» **Exercise directions**
Could you repeat all of the entries word for word, minus any pictures?

» **The input**
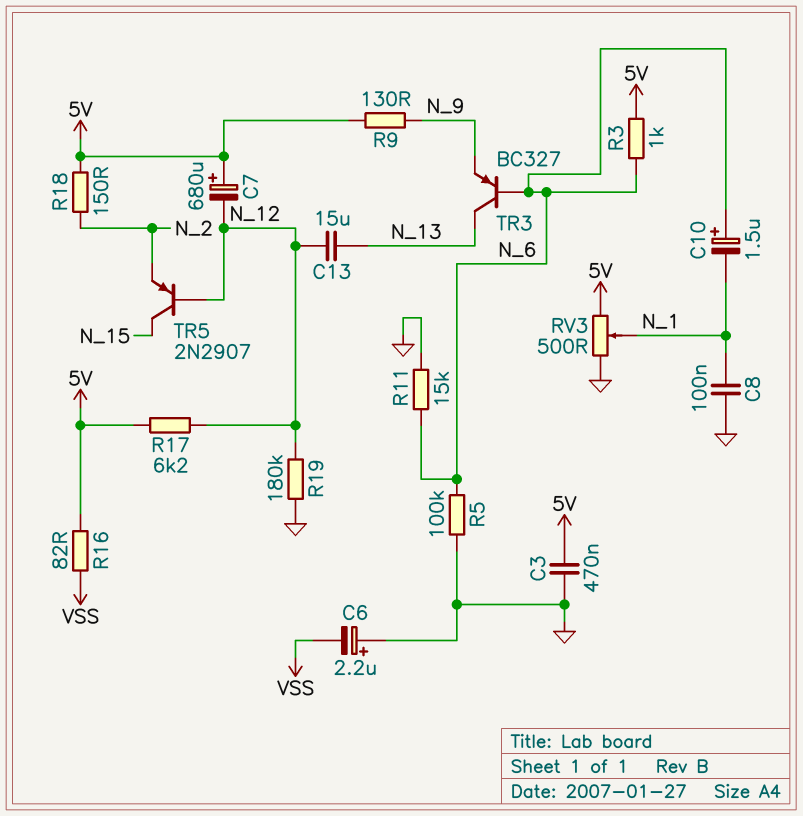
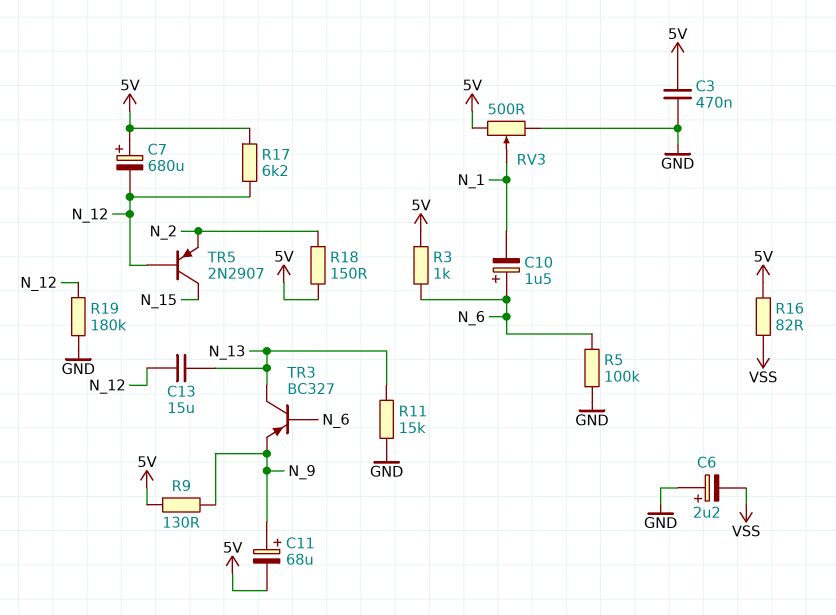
C8: 100nF (GND, N_1) -> none
C11: none -> 68uF (plus N_9, minus 5V)
R11: 15k (GND, N_6) -> 15k (GND, N_13)

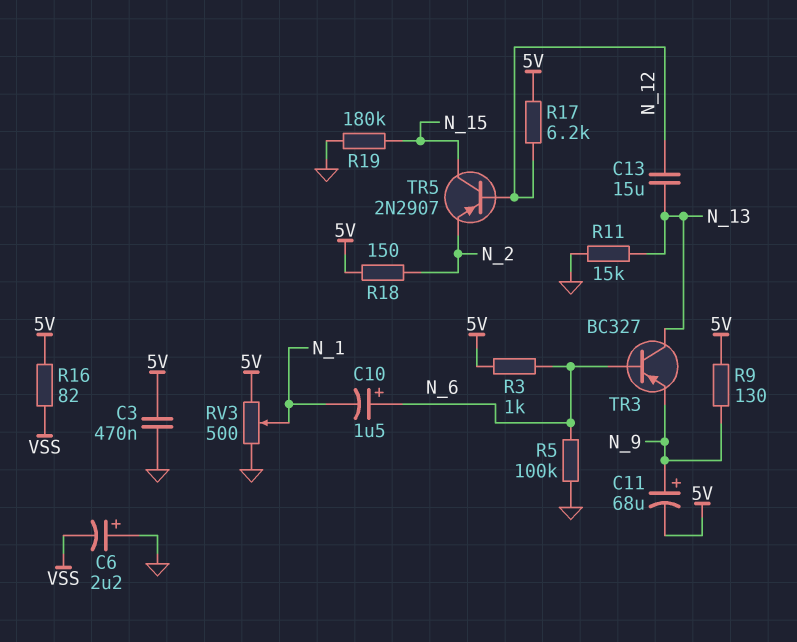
C7: 680uF (plus 5V, minus N_12) -> none
R19: 180k (GND, N_12) -> 180k (GND, N_15)

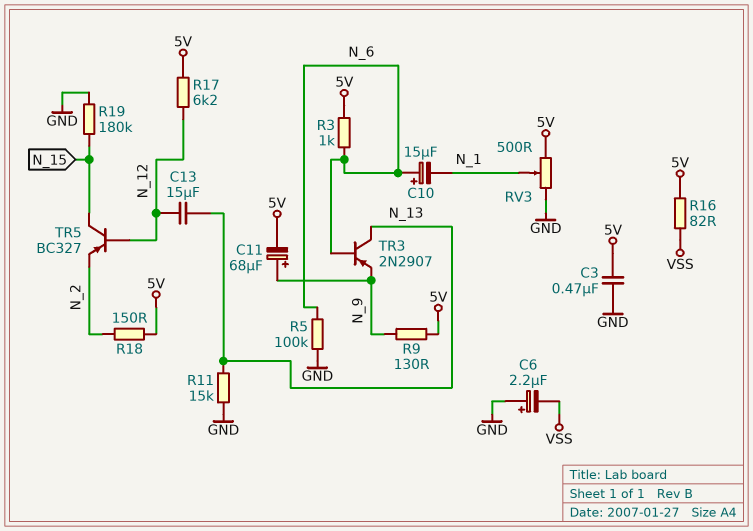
C10: 1.5uF (plus N_6, minus N_1) -> 15uF (plus N_6, minus N_1)
TR3: PNP BC327 (B N_6, C N_13, E N_9) -> PNP 2N2907 (B N_6, C N_13, E N_9)
TR5: PNP 2N2907 (B N_12, C N_15, E N_2) -> PNP BC327 (B N_12, C N_15, E N_2)

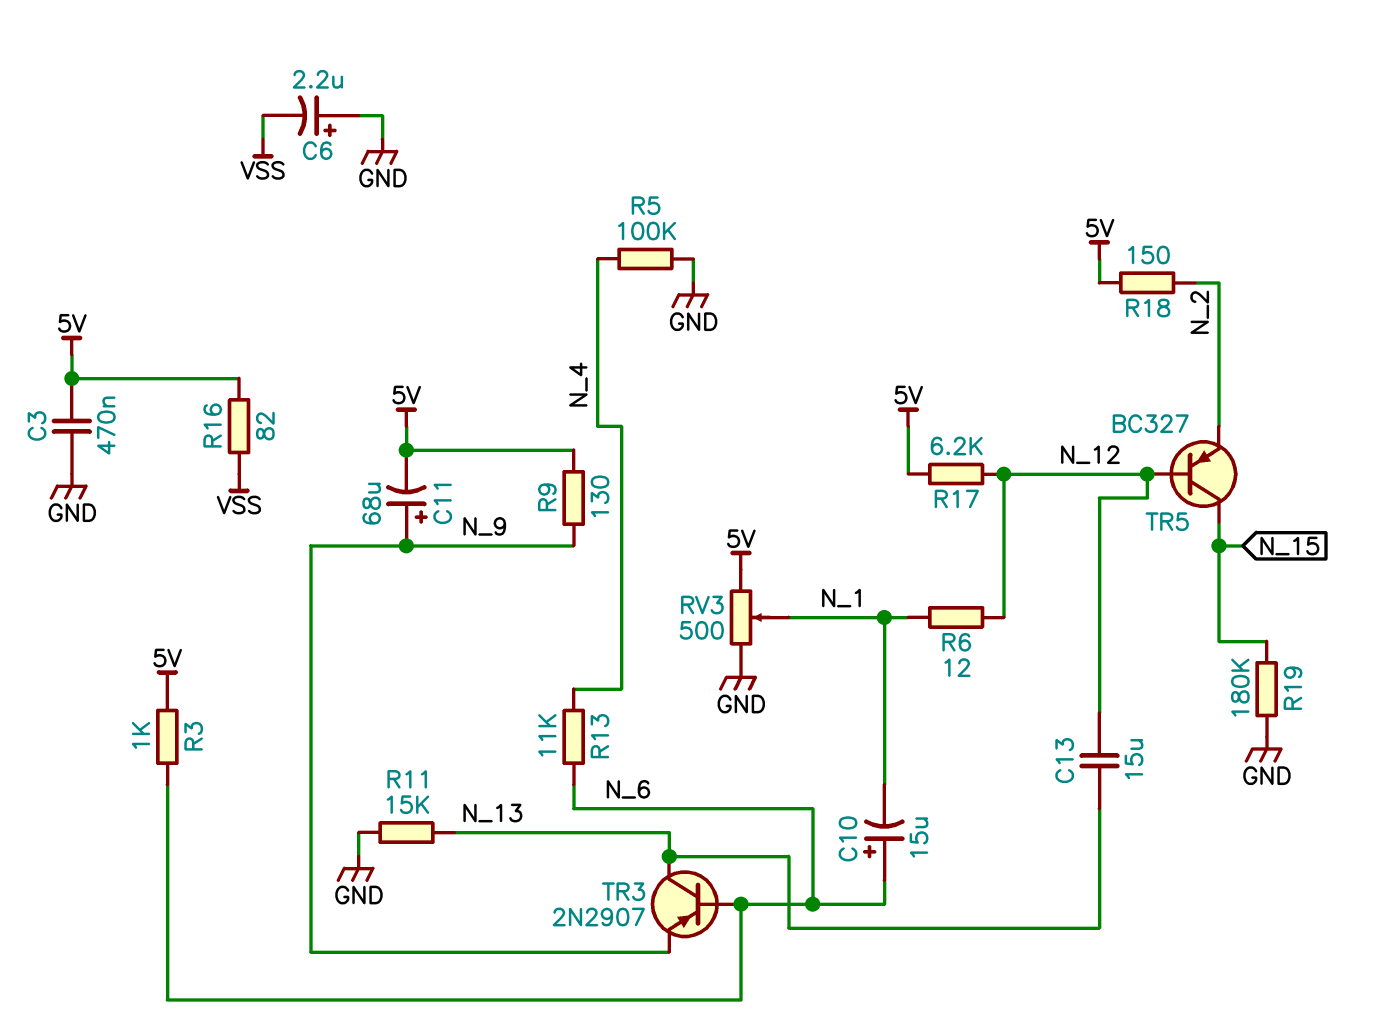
R5: 100k (GND, N_6) -> 100k (GND, N_4)
R6: none -> 12 (N_1, N_12)
R13: none -> 11k (N_4, N_6)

» **Response for this exercise**
C8: 100nF (GND, N_1) -> none
C11: none -> 68uF (plus N_9, minus 5V)
R11: 15k (GND, N_6) -> 15k (GND, N_13)

C7: 680uF (plus 5V, minus N_12) -> none
R19: 180k (GND, N_12) -> 180k (GND, N_15)

C10: 1.5uF (plus N_6, minus N_1) -> 15uF (plus N_6, minus N_1)
TR3: PNP BC327 (B N_6, C N_13, E N_9) -> PNP 2N2907 (B N_6, C N_13, E N_9)
TR5: PNP 2N2907 (B N_12, C N_15, E N_2) -> PNP BC327 (B N_12, C N_15, E N_2)

R5: 100k (GND, N_6) -> 100k (GND, N_4)
R6: none -> 12 (N_1, N_12)
R13: none -> 11k (N_4, N_6)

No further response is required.